Exercise directions:
Search the records for the word "plus" and pick out every line that has it.

---- Listed entries

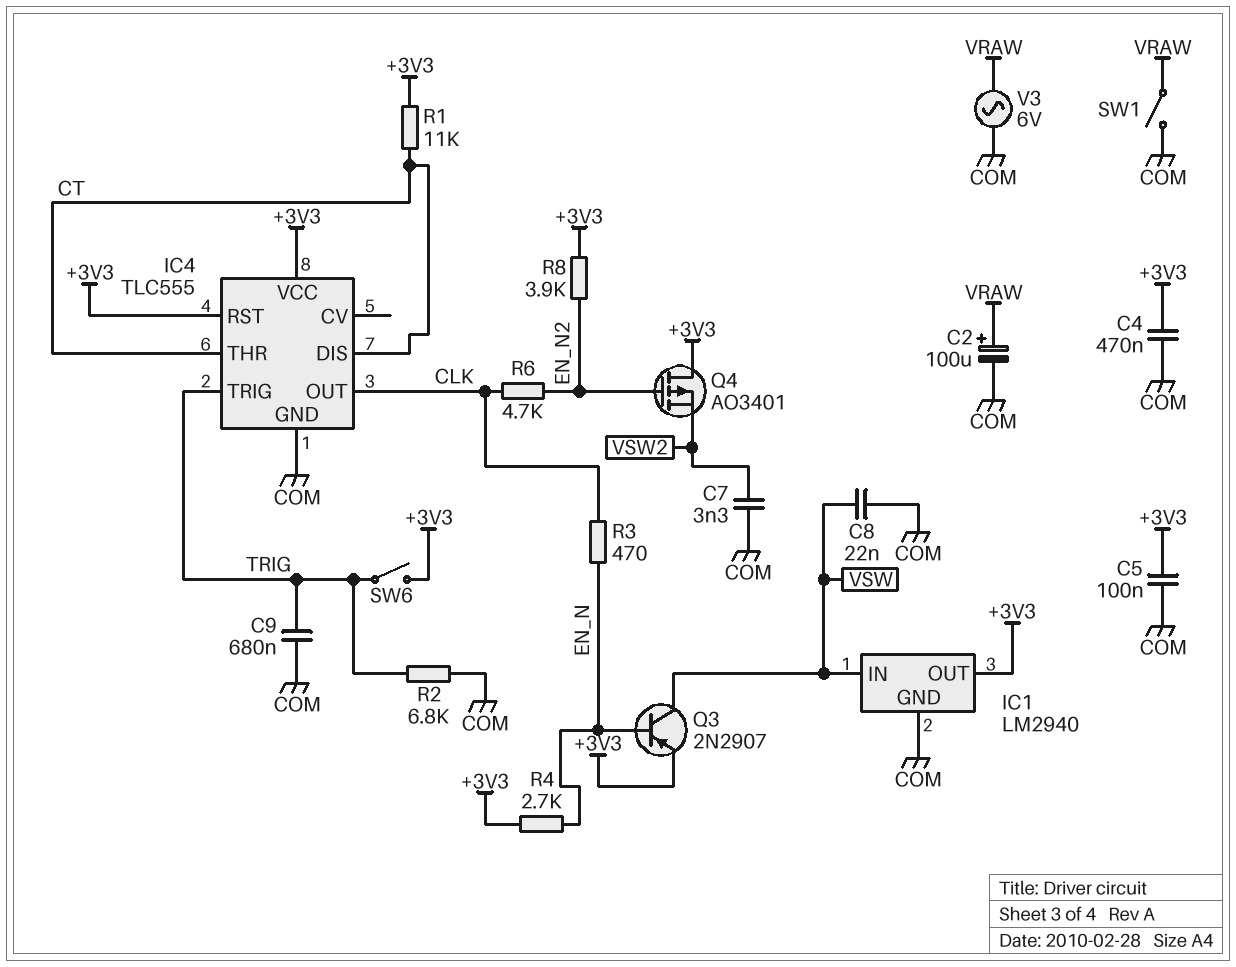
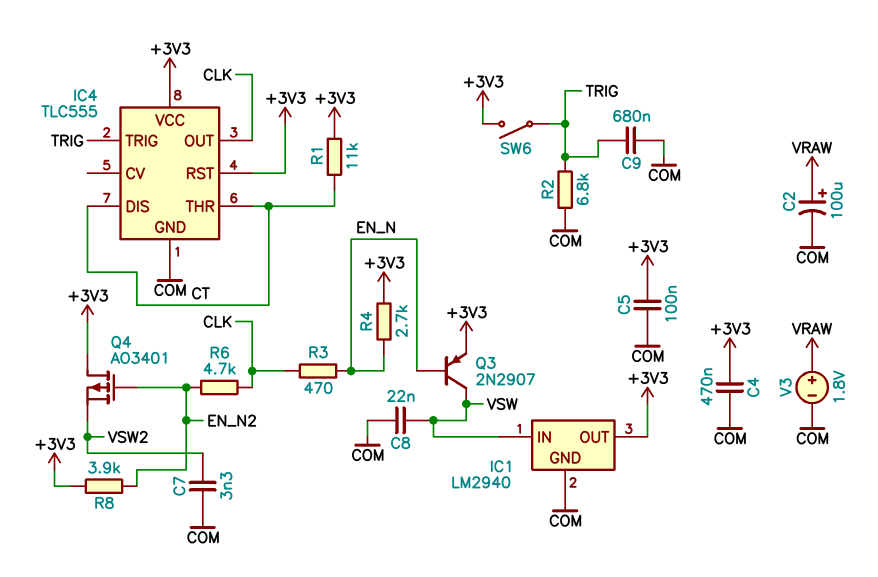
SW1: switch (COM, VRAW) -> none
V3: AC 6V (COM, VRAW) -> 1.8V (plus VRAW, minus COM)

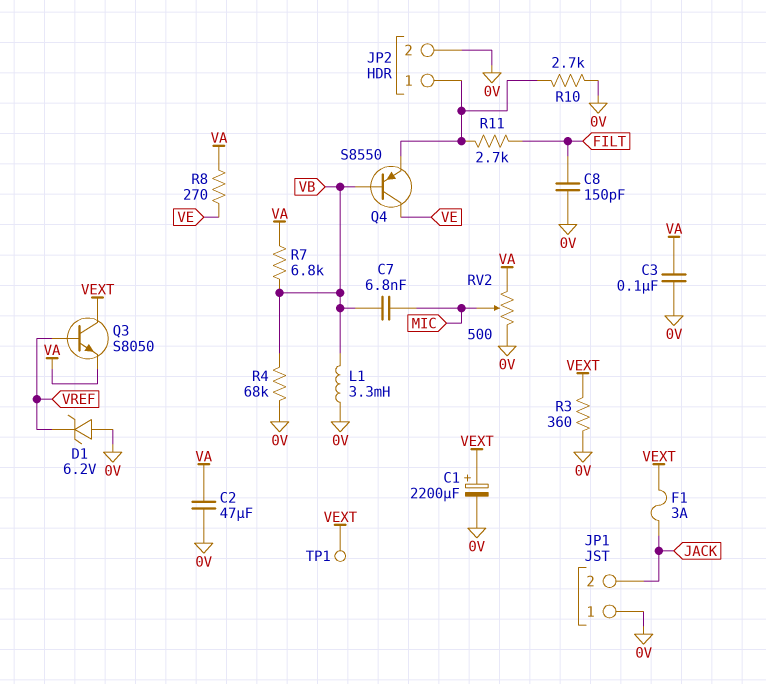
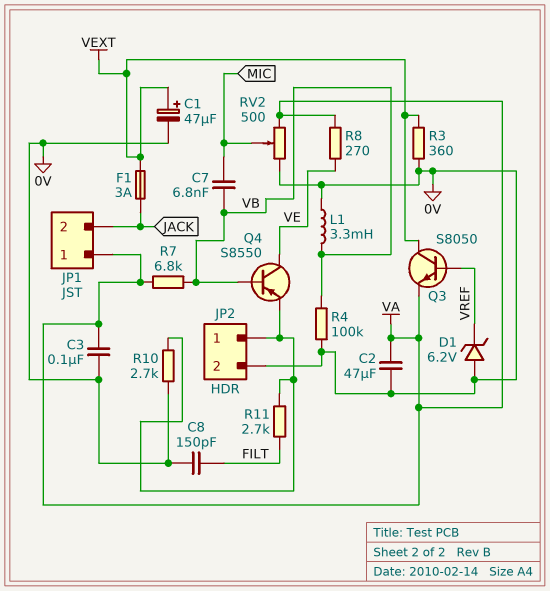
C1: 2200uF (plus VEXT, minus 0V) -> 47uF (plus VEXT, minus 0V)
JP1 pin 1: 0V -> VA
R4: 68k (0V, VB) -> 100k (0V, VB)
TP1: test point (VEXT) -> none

--------

Response:
V3: AC 6V (COM, VRAW) -> 1.8V (plus VRAW, minus COM)
C1: 2200uF (plus VEXT, minus 0V) -> 47uF (plus VEXT, minus 0V)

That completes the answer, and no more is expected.